What to do – Render every line of the records below as a Markdown table with the columns Row and Line, numbering the rows in order and leaving out blank lines.

Data for locating visible targets –
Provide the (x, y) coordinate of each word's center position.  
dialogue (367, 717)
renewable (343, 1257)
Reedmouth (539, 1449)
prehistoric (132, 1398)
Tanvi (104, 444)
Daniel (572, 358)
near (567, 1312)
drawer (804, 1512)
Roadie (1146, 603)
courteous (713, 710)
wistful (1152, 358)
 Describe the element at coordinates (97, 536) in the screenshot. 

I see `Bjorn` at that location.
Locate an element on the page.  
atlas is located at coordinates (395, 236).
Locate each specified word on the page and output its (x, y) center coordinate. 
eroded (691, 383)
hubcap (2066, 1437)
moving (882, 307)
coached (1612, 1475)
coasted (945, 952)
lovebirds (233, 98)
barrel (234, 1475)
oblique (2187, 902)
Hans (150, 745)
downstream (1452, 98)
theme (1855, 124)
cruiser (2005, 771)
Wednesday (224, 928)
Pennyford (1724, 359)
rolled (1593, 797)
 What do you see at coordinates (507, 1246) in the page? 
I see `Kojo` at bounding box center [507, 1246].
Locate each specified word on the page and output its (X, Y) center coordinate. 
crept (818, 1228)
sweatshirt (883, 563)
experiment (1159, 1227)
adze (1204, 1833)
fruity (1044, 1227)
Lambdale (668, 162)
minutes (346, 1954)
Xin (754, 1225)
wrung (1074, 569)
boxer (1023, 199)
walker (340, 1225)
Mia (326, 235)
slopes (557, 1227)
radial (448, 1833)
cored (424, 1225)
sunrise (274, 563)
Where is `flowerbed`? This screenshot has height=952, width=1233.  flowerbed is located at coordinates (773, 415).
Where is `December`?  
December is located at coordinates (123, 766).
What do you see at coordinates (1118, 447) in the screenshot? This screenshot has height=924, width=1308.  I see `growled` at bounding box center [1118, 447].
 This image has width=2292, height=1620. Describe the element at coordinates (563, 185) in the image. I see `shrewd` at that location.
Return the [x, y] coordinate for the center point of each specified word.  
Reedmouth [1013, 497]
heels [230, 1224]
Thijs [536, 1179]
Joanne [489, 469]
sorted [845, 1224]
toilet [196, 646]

Correct result –
| Row | Line |
|---|---|
| 1 | Provide the (x, y) coordinate of each word's center position.   |
| 2 | dialogue (367, 717) |
| 3 | renewable (343, 1257) |
| 4 | Reedmouth (539, 1449) |
| 5 | prehistoric (132, 1398) |
| 6 | Tanvi (104, 444) |
| 7 | Daniel (572, 358) |
| 8 | near (567, 1312) |
| 9 | drawer (804, 1512) |
| 10 | Roadie (1146, 603) |
| 11 | courteous (713, 710) |
| 12 | wistful (1152, 358) |
| 13 |  Describe the element at coordinates (97, 536) in the screenshot.  |
| 14 | I see `Bjorn` at that location. |
| 15 | Locate an element on the page.   |
| 16 | atlas is located at coordinates (395, 236). |
| 17 | Locate each specified word on the page and output its (x, y) center coordinate.  |
| 18 | eroded (691, 383) |
| 19 | hubcap (2066, 1437) |
| 20 | moving (882, 307) |
| 21 | coached (1612, 1475) |
| 22 | coasted (945, 952) |
| 23 | lovebirds (233, 98) |
| 24 | barrel (234, 1475) |
| 25 | oblique (2187, 902) |
| 26 | Hans (150, 745) |
| 27 | downstream (1452, 98) |
| 28 | theme (1855, 124) |
| 29 | cruiser (2005, 771) |
| 30 | Wednesday (224, 928) |
| 31 | Pennyford (1724, 359) |
| 32 | rolled (1593, 797) |
| 33 |  What do you see at coordinates (507, 1246) in the page?  |
| 34 | I see `Kojo` at bounding box center [507, 1246]. |
| 35 | Locate each specified word on the page and output its (X, Y) center coordinate.  |
| 36 | crept (818, 1228) |
| 37 | sweatshirt (883, 563) |
| 38 | experiment (1159, 1227) |
| 39 | adze (1204, 1833) |
| 40 | fruity (1044, 1227) |
| 41 | Lambdale (668, 162) |
| 42 | minutes (346, 1954) |
| 43 | Xin (754, 1225) |
| 44 | wrung (1074, 569) |
| 45 | boxer (1023, 199) |
| 46 | walker (340, 1225) |
| 47 | Mia (326, 235) |
| 48 | slopes (557, 1227) |
| 49 | radial (448, 1833) |
| 50 | cored (424, 1225) |
| 51 | sunrise (274, 563) |
| 52 | Where is `flowerbed`? This screenshot has height=952, width=1233.  flowerbed is located at coordinates (773, 415). |
| 53 | Where is `December`?   |
| 54 | December is located at coordinates (123, 766). |
| 55 | What do you see at coordinates (1118, 447) in the screenshot? This screenshot has height=924, width=1308.  I see `growled` at bounding box center [1118, 447]. |
| 56 |  This image has width=2292, height=1620. Describe the element at coordinates (563, 185) in the image. I see `shrewd` at that location. |
| 57 | Return the [x, y] coordinate for the center point of each specified word.   |
| 58 | Reedmouth [1013, 497] |
| 59 | heels [230, 1224] |
| 60 | Thijs [536, 1179] |
| 61 | Joanne [489, 469] |
| 62 | sorted [845, 1224] |
| 63 | toilet [196, 646] |